> WORK REQUEST:
Collect every line below that contains the word "star".

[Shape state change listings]
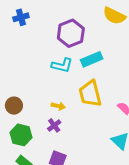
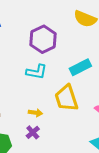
cyan rectangle: (92, 59) -> (80, 67), moved

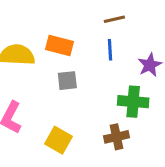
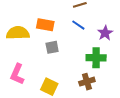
blue line: (110, 50) -> (78, 25), turned -48

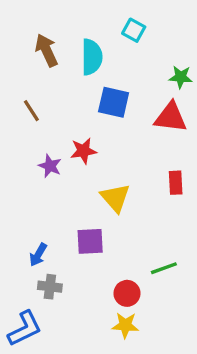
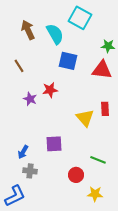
cyan square: (134, 30) -> (80, 18), size x1.6
cyan semicircle: (92, 57) -> (55, 34), turned -30
yellow triangle: (115, 198) -> (85, 118), moved
green line: (164, 268) -> (98, 160), turned 42
yellow star: (125, 325) -> (95, 194), moved

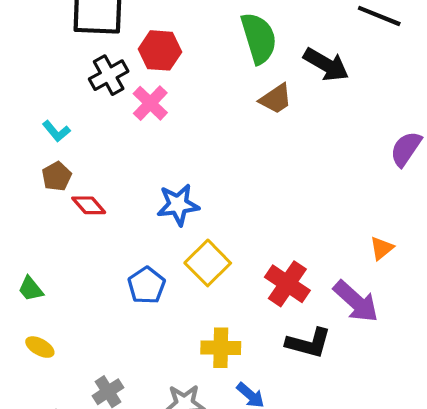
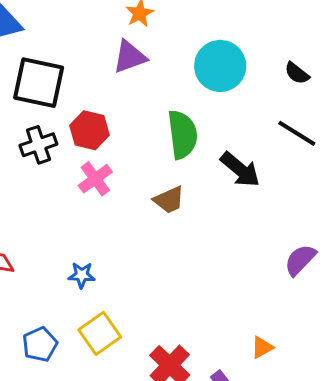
brown trapezoid: (276, 99) -> (169, 200), moved
pink cross: (150, 103) -> (95, 179), moved
blue star: (178, 205) -> (82, 275), size x0.7

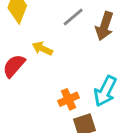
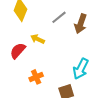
orange cross: (69, 99) -> (36, 77), moved

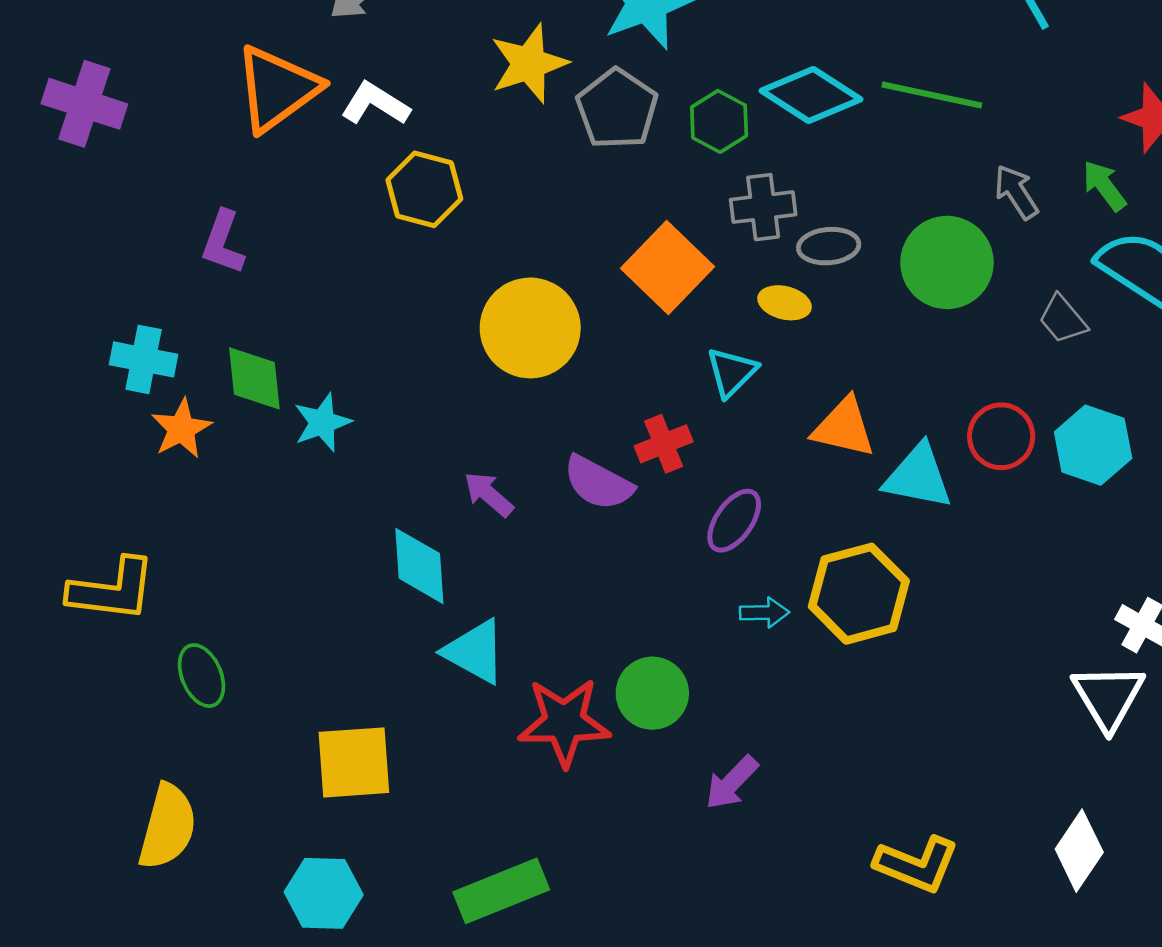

> EXERCISE SOLUTION:
yellow star: (125, 325) -> (95, 194), moved
blue star: (178, 205) -> (82, 275), size x0.7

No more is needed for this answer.